- **Task details**
Exclude the pictures and transcribe the rest of the data below exactly.

- **Input material**
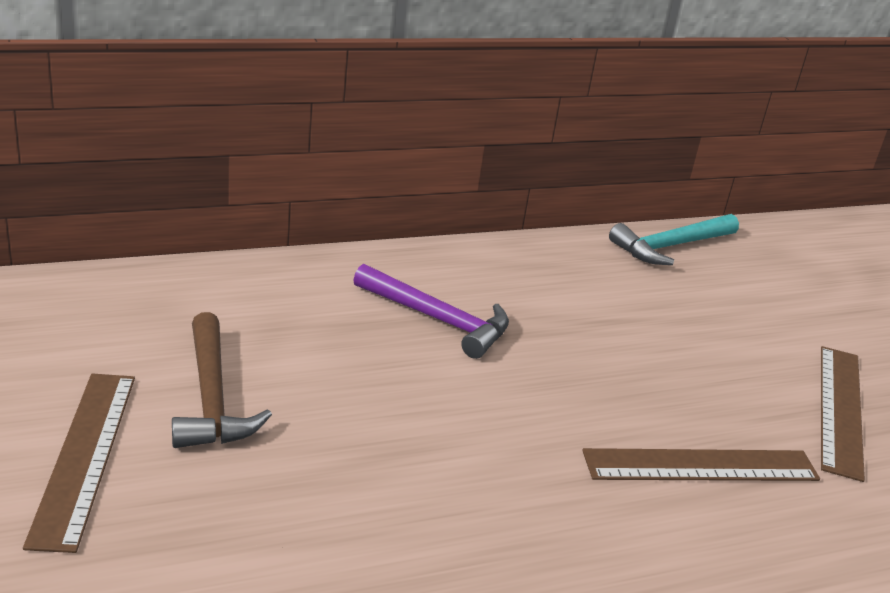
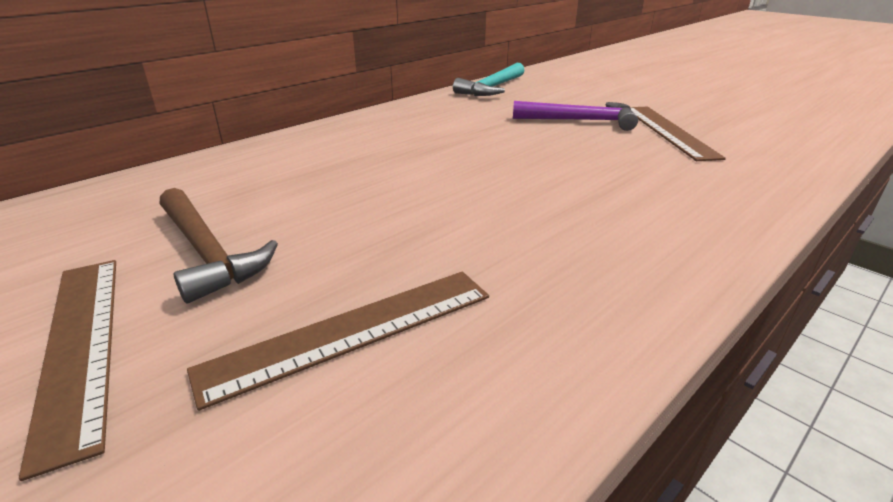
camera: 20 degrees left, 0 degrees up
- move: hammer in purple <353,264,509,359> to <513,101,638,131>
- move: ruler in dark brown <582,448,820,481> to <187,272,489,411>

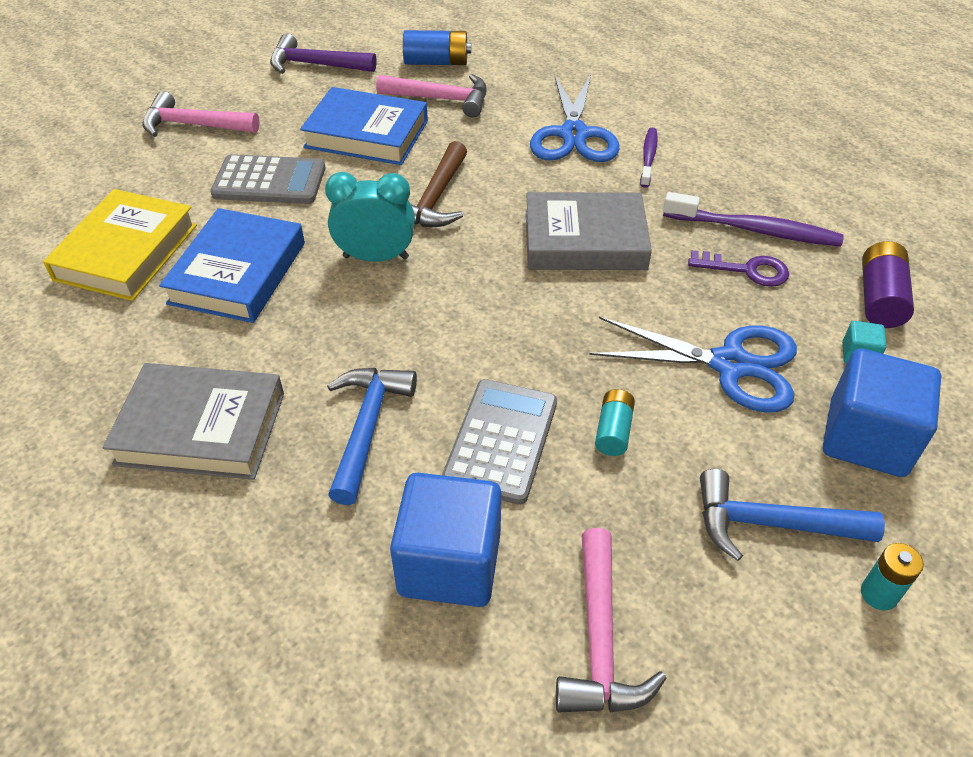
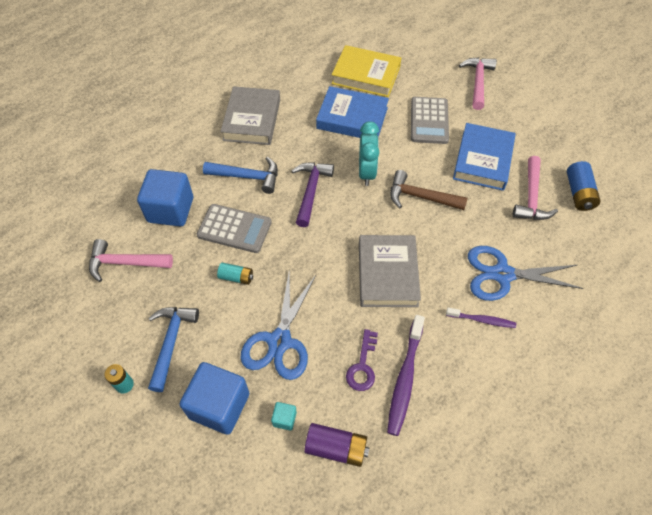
camera: 90 degrees right, 10 degrees up
- move: hammer in purple <270,34,377,74> to <292,162,334,227>

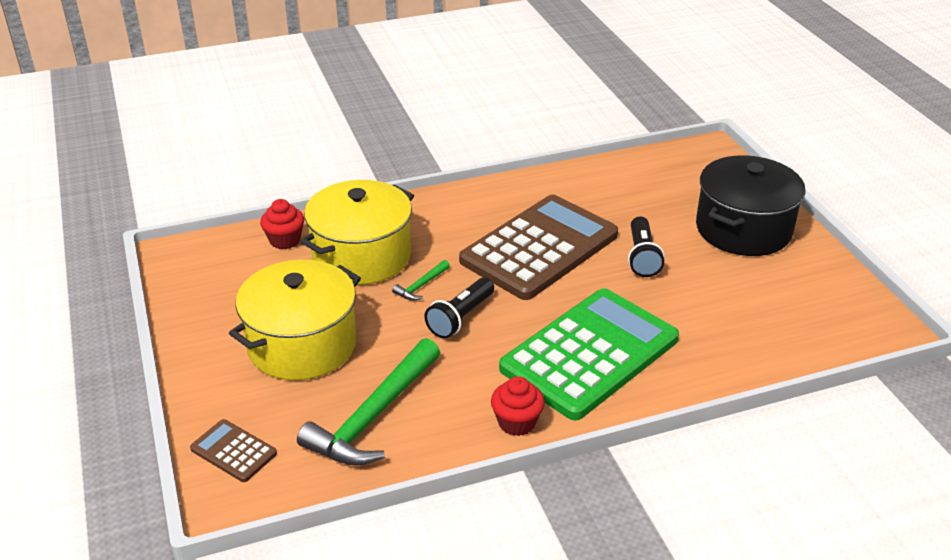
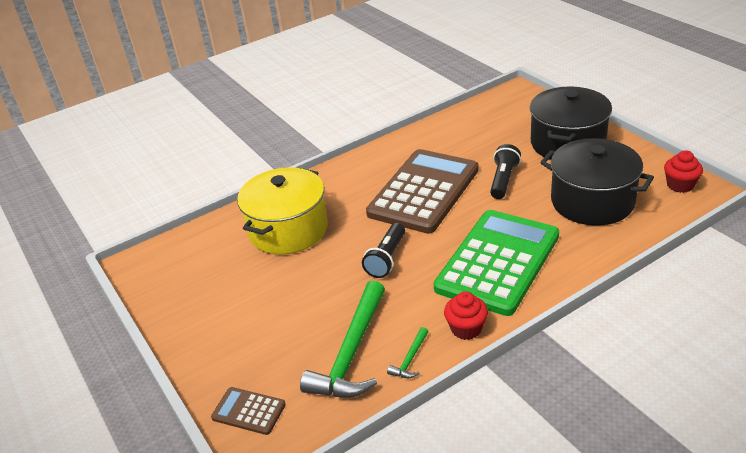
camera: 10 degrees left, 0 degrees up
- delete: stockpot in yellow <229,260,361,380>
- move: fairy cake in crimson <260,199,304,250> to <664,150,703,193>
- move: hammer in green <392,260,450,301> to <387,327,428,378>
- rotate: torch in ebony <628,216,665,277> = <490,144,521,199> 150 degrees counterclockwise
- insert: stockpot in ebony <540,138,654,225>

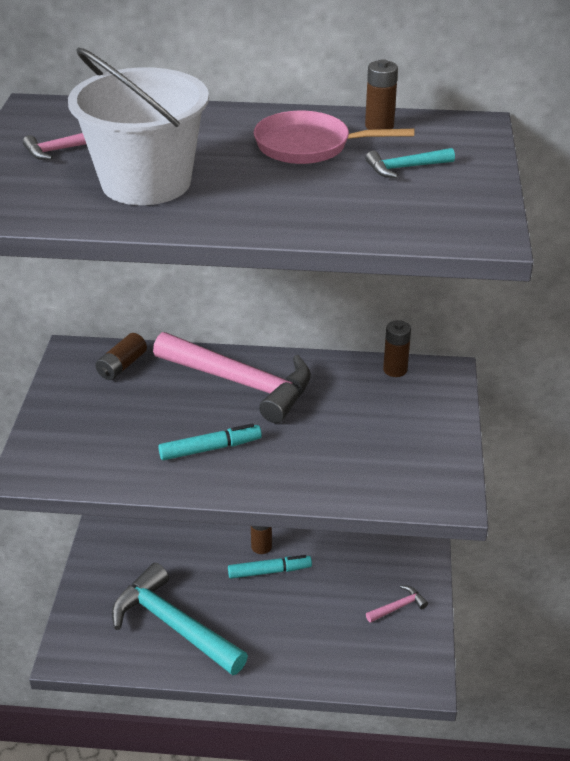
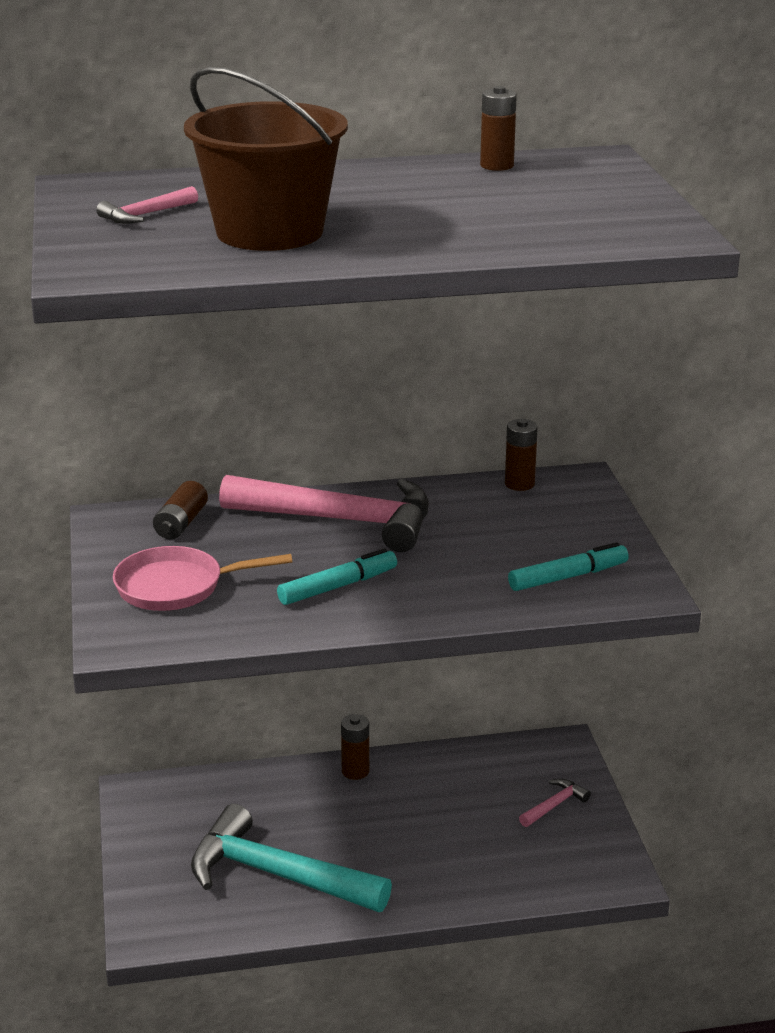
camera: 15 degrees left, 10 degrees down
- recolor: pail in pure white <68,48,209,205> to pail in dark brown <184,67,348,251>
- move: felt pen in turquoise <228,555,312,579> to <508,542,629,591>
- move: pan in pink <254,111,414,164> to <113,546,293,611>
- delete: hammer in turquoise <366,148,455,178>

- **Answer section**
camera: 20 degrees left, 0 degrees up
- move: hammer in purple <353,264,509,359> to <513,101,638,131>
- move: ruler in dark brown <582,448,820,481> to <187,272,489,411>

camera: 90 degrees right, 10 degrees up
- move: hammer in purple <270,34,377,74> to <292,162,334,227>

camera: 10 degrees left, 0 degrees up
- delete: stockpot in yellow <229,260,361,380>
- move: fairy cake in crimson <260,199,304,250> to <664,150,703,193>
- move: hammer in green <392,260,450,301> to <387,327,428,378>
- rotate: torch in ebony <628,216,665,277> = <490,144,521,199> 150 degrees counterclockwise
- insert: stockpot in ebony <540,138,654,225>

camera: 15 degrees left, 10 degrees down
- recolor: pail in pure white <68,48,209,205> to pail in dark brown <184,67,348,251>
- move: felt pen in turquoise <228,555,312,579> to <508,542,629,591>
- move: pan in pink <254,111,414,164> to <113,546,293,611>
- delete: hammer in turquoise <366,148,455,178>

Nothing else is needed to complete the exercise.